TASK →
Will you write out all the entries below exactly?

[Saved data entries]

********

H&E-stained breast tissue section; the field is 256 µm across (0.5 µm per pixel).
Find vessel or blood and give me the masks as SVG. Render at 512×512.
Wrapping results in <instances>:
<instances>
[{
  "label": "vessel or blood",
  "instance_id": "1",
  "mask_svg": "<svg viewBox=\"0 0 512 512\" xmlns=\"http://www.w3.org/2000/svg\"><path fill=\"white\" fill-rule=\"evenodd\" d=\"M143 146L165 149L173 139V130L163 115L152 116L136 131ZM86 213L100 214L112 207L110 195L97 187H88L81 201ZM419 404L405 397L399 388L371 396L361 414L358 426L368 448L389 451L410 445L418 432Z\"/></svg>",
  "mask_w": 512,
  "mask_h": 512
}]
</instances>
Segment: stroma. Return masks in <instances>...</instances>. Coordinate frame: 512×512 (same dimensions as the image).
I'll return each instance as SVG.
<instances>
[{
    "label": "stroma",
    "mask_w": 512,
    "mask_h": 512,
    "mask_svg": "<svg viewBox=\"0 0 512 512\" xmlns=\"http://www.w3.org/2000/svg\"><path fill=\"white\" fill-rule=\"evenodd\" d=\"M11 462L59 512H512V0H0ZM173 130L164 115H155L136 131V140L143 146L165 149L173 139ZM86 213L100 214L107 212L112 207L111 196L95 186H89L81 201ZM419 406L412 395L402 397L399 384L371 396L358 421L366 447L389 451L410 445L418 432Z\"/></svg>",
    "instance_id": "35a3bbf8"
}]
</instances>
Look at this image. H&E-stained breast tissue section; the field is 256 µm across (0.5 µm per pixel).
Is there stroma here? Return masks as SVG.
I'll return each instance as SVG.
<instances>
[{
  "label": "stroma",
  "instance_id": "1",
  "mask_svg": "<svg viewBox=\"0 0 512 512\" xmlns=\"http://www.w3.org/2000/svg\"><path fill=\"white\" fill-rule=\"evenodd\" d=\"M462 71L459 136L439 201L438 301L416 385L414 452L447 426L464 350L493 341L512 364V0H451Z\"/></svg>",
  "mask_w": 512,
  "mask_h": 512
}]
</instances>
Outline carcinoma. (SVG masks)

********

OUTPUT BELOW →
H&E-stained breast tissue section; the field is 256 µm across (0.5 µm per pixel).
Find vessel or blood and give me the masks as SVG. Render at 512×512.
Wrapping results in <instances>:
<instances>
[{
  "label": "vessel or blood",
  "instance_id": "1",
  "mask_svg": "<svg viewBox=\"0 0 512 512\" xmlns=\"http://www.w3.org/2000/svg\"><path fill=\"white\" fill-rule=\"evenodd\" d=\"M143 146L165 149L173 139V130L163 115L152 116L136 131ZM86 213L100 214L112 207L110 195L97 187H88L81 201ZM419 404L405 397L399 388L371 396L361 414L358 426L368 448L389 451L410 445L418 432Z\"/></svg>",
  "mask_w": 512,
  "mask_h": 512
}]
</instances>
Segment: stroma. Return masks in <instances>...</instances>. Coordinate frame: 512×512 (same dimensions as the image).
I'll return each instance as SVG.
<instances>
[{
    "label": "stroma",
    "mask_w": 512,
    "mask_h": 512,
    "mask_svg": "<svg viewBox=\"0 0 512 512\" xmlns=\"http://www.w3.org/2000/svg\"><path fill=\"white\" fill-rule=\"evenodd\" d=\"M11 462L59 512H512V0H0ZM173 130L164 115H155L136 131V140L143 146L165 149L173 139ZM86 213L100 214L107 212L112 207L111 196L95 186H89L81 201ZM419 406L412 395L402 397L399 384L371 396L358 421L366 447L389 451L410 445L418 432Z\"/></svg>",
    "instance_id": "35a3bbf8"
}]
</instances>
Look at this image. H&E-stained breast tissue section; the field is 256 µm across (0.5 µm per pixel).
Is there stroma here? Return masks as SVG.
I'll return each instance as SVG.
<instances>
[{
  "label": "stroma",
  "instance_id": "1",
  "mask_svg": "<svg viewBox=\"0 0 512 512\" xmlns=\"http://www.w3.org/2000/svg\"><path fill=\"white\" fill-rule=\"evenodd\" d=\"M462 71L459 136L439 201L438 301L416 385L414 452L447 426L464 350L493 341L512 364V0H451Z\"/></svg>",
  "mask_w": 512,
  "mask_h": 512
}]
</instances>
Outline carcinoma. (SVG masks)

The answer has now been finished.